[Written instruction]
Reproduce the lines of the listing below verbatim, starting with its first line and ending with the line that contains "gray semicircle: moved 6 px left", both included.

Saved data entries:
* * * * *

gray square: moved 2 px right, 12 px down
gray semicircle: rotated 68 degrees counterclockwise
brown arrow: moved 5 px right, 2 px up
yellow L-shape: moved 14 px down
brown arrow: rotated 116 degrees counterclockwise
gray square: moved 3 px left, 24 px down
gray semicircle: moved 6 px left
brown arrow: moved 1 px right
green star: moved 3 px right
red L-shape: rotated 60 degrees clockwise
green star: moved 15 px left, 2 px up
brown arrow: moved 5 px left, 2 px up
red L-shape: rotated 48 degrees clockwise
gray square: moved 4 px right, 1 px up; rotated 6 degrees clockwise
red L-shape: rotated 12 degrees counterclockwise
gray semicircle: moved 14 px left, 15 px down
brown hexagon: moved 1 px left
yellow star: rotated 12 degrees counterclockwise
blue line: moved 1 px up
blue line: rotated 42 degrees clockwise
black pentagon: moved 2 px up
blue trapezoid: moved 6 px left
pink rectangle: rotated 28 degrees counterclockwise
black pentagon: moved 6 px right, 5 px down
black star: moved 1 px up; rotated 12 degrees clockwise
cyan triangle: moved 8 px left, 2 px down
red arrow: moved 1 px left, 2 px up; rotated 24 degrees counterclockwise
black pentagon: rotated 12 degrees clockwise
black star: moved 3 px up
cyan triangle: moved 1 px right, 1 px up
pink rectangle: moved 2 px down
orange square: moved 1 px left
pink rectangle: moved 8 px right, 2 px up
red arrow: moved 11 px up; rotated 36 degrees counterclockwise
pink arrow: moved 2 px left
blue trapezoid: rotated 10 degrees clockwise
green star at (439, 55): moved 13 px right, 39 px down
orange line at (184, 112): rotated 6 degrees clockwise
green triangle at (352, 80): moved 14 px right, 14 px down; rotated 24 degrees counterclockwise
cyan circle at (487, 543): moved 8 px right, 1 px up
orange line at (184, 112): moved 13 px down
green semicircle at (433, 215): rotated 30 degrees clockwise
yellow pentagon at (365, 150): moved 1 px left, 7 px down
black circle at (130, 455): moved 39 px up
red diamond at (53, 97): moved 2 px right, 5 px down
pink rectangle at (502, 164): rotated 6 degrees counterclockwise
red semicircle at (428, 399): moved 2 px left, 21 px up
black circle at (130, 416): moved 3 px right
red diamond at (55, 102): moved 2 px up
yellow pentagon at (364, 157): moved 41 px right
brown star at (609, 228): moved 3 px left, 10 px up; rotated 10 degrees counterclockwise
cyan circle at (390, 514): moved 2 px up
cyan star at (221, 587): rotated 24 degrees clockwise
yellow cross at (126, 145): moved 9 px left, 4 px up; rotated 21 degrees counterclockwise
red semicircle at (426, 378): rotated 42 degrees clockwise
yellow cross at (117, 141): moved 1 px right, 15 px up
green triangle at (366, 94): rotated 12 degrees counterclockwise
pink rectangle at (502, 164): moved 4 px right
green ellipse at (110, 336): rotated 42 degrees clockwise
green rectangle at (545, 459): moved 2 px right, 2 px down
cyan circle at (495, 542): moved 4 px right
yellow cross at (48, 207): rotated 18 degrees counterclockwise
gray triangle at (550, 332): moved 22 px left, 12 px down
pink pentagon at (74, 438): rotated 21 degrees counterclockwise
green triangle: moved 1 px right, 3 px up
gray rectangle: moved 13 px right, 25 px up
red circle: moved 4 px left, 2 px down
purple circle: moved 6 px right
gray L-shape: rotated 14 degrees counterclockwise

* * * * *

[Exercise response]
gray square: moved 2 px right, 12 px down
gray semicircle: rotated 68 degrees counterclockwise
brown arrow: moved 5 px right, 2 px up
yellow L-shape: moved 14 px down
brown arrow: rotated 116 degrees counterclockwise
gray square: moved 3 px left, 24 px down
gray semicircle: moved 6 px left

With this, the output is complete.